## [What is required]
Determine how many lines in the data below contain "orange" and write only that number.
*** Material for this exercise ***
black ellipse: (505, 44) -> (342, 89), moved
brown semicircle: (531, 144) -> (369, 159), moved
*** End of Material for this exercise ***
*** Material for this exercise ***
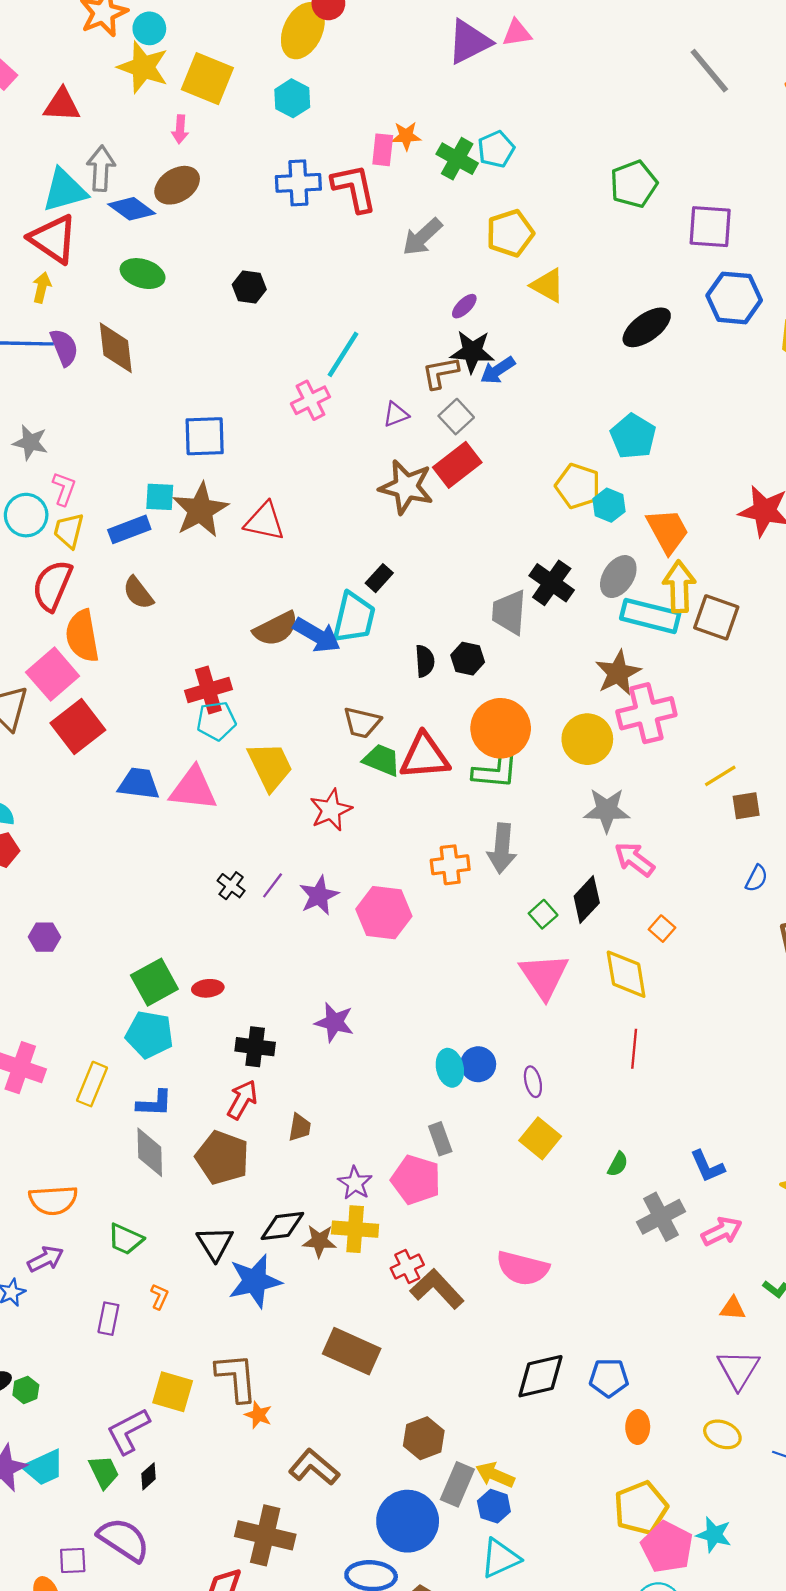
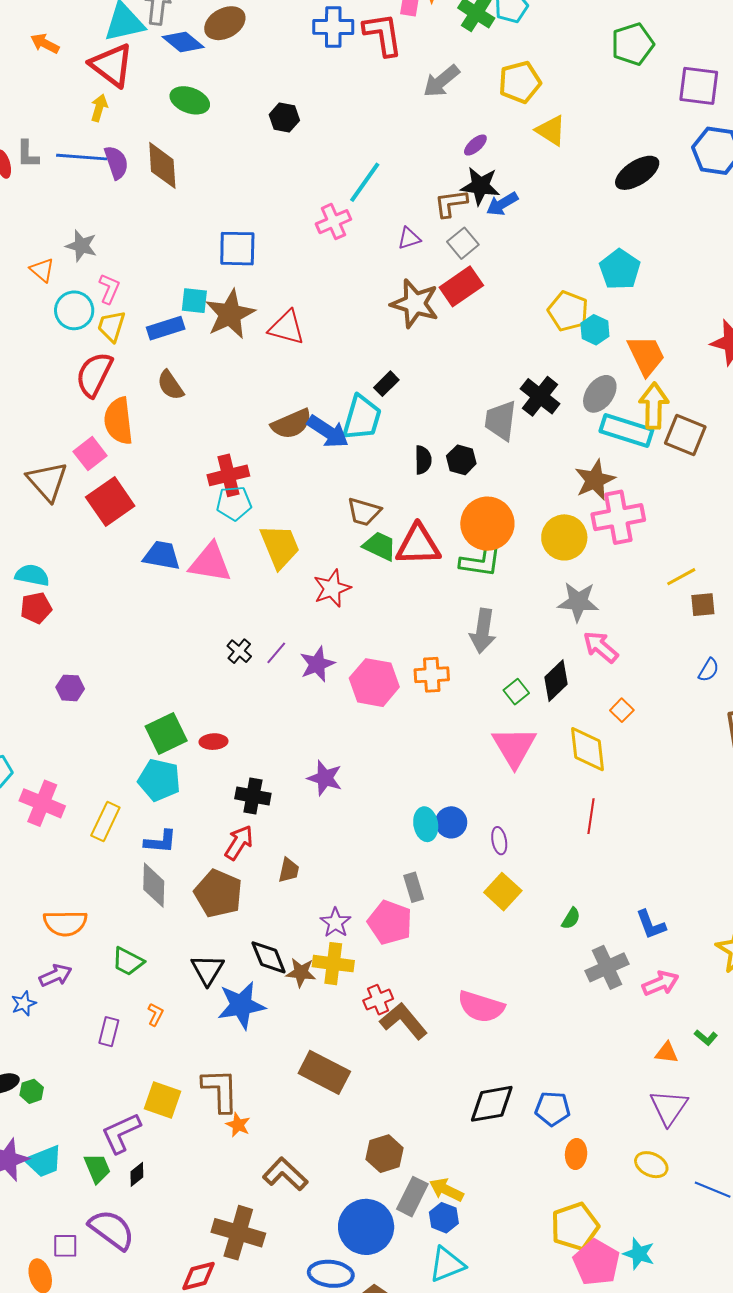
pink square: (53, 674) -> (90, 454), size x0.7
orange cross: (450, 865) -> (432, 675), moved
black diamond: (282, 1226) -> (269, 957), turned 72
*** End of Material for this exercise ***
*** Material for this exercise ***
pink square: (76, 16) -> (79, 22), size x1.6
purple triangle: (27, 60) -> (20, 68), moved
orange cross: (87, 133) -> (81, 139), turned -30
*** End of Material for this exercise ***
## [Result for this exercise]
2